Count the lines in the material below that contain the word "move", with case taken into account, and give only the number.

━━━ Information given

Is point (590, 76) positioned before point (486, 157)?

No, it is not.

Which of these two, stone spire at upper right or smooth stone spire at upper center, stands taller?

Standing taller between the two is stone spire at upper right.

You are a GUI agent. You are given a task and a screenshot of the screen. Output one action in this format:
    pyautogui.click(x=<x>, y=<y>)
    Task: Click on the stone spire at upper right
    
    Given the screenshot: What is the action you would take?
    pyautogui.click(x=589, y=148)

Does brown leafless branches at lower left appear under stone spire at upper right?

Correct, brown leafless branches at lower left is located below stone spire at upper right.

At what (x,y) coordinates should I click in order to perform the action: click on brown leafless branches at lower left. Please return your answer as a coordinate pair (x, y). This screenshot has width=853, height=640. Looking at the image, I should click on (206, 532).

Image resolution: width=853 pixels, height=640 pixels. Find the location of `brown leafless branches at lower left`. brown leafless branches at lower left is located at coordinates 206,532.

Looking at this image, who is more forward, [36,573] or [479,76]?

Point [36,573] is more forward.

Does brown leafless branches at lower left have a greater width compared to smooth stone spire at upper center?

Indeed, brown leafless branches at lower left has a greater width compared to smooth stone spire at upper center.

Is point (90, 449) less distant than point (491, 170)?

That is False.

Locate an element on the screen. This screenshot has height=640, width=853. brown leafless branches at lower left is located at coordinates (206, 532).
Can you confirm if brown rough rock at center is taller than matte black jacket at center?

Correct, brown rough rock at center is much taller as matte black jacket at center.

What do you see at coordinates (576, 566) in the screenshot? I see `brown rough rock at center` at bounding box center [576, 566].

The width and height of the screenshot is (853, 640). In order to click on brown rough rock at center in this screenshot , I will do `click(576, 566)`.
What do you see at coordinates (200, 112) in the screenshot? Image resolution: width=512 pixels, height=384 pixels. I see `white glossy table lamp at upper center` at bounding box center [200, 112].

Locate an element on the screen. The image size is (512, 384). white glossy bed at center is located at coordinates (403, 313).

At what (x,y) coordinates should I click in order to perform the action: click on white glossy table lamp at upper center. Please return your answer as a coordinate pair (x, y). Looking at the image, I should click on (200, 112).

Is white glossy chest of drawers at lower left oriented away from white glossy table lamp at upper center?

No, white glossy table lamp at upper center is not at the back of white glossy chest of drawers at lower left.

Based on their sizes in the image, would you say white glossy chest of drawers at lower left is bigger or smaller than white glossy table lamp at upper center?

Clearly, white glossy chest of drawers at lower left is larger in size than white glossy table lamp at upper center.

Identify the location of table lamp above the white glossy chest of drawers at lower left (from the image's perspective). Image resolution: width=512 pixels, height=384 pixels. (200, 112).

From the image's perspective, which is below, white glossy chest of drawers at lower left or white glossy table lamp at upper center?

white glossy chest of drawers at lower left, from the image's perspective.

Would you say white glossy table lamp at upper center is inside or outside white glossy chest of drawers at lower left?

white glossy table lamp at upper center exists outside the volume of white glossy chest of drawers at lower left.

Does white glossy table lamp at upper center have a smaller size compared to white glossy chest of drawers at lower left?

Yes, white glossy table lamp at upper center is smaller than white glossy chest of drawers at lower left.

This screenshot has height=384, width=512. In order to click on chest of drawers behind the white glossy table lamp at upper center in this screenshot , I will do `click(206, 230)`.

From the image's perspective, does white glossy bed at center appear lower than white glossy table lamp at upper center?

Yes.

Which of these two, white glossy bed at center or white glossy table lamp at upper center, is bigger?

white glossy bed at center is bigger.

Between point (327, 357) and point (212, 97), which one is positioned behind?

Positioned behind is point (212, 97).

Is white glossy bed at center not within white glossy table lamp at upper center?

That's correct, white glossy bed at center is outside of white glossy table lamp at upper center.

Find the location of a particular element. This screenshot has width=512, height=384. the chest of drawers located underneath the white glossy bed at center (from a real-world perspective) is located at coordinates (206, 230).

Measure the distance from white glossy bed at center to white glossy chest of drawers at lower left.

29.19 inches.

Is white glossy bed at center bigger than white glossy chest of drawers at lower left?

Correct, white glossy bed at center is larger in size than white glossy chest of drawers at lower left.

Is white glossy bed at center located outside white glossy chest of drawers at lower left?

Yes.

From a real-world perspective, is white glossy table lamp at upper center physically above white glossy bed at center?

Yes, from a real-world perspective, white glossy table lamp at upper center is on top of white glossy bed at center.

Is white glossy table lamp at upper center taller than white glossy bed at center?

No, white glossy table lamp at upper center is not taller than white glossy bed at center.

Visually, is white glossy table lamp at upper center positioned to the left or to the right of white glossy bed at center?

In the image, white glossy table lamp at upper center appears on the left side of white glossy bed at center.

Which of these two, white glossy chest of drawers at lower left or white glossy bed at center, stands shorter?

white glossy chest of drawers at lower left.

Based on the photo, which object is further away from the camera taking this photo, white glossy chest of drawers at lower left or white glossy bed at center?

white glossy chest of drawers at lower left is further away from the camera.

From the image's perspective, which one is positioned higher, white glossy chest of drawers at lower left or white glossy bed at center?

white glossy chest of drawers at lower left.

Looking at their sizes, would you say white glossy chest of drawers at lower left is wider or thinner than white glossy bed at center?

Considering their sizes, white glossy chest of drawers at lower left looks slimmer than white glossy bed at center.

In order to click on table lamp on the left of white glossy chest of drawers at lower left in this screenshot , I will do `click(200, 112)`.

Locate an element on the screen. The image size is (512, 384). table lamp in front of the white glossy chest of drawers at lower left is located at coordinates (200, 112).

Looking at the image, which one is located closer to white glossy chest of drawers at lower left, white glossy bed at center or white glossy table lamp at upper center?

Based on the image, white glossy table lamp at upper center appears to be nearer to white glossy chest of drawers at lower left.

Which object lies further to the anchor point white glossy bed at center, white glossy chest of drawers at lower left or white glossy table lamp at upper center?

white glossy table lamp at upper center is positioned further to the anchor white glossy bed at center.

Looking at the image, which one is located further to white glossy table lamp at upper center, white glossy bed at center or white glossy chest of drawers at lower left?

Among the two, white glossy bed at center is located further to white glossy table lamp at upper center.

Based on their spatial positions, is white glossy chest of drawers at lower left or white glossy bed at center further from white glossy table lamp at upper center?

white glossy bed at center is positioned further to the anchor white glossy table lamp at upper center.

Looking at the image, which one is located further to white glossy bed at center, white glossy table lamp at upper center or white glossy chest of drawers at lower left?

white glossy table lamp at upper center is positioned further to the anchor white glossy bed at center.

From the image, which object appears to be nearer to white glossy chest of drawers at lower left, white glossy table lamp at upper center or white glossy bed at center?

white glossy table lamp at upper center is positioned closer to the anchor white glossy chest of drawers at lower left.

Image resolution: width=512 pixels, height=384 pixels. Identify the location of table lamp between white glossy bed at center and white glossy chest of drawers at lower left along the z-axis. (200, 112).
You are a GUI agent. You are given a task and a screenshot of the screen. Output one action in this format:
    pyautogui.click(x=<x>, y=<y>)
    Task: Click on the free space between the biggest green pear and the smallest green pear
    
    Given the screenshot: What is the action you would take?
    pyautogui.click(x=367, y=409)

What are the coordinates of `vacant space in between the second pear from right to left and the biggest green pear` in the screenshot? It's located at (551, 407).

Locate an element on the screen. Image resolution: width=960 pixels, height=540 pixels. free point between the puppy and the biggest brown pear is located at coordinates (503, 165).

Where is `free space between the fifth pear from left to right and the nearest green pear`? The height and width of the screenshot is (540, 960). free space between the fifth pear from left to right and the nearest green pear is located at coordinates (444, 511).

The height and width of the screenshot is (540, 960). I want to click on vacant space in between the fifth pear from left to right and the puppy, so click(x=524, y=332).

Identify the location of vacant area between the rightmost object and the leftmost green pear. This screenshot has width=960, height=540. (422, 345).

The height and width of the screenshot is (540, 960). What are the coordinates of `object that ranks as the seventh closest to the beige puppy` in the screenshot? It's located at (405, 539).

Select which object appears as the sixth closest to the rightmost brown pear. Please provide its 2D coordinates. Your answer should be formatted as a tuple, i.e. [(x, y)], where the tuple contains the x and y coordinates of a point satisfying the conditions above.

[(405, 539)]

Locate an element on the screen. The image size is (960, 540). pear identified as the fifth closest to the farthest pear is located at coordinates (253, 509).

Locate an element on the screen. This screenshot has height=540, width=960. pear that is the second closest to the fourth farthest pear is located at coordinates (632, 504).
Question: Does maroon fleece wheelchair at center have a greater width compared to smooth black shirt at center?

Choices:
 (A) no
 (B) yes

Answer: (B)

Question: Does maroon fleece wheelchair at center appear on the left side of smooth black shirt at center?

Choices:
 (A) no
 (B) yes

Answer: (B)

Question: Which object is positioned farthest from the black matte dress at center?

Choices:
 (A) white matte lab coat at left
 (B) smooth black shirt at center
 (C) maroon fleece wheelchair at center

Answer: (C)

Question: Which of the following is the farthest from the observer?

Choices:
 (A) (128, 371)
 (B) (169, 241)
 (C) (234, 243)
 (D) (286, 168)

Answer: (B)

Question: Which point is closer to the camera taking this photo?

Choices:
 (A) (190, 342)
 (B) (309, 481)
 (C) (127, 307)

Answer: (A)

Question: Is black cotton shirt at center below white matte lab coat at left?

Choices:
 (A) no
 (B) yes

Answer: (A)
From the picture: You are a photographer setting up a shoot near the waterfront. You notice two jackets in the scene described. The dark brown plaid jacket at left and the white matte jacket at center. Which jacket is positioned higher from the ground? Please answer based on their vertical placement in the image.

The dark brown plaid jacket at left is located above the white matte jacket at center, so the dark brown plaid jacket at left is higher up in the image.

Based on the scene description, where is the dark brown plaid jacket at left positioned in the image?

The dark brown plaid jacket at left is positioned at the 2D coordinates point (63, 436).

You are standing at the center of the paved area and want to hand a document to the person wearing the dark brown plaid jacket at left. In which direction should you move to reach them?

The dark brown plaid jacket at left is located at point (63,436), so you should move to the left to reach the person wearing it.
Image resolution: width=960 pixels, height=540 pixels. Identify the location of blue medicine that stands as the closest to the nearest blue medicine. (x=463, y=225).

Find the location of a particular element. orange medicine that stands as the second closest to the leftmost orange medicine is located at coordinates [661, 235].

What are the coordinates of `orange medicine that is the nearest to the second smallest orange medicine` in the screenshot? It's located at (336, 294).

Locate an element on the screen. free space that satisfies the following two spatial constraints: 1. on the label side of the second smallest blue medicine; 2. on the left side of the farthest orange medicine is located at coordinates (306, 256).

━━━━━━

▸ Task solution:
2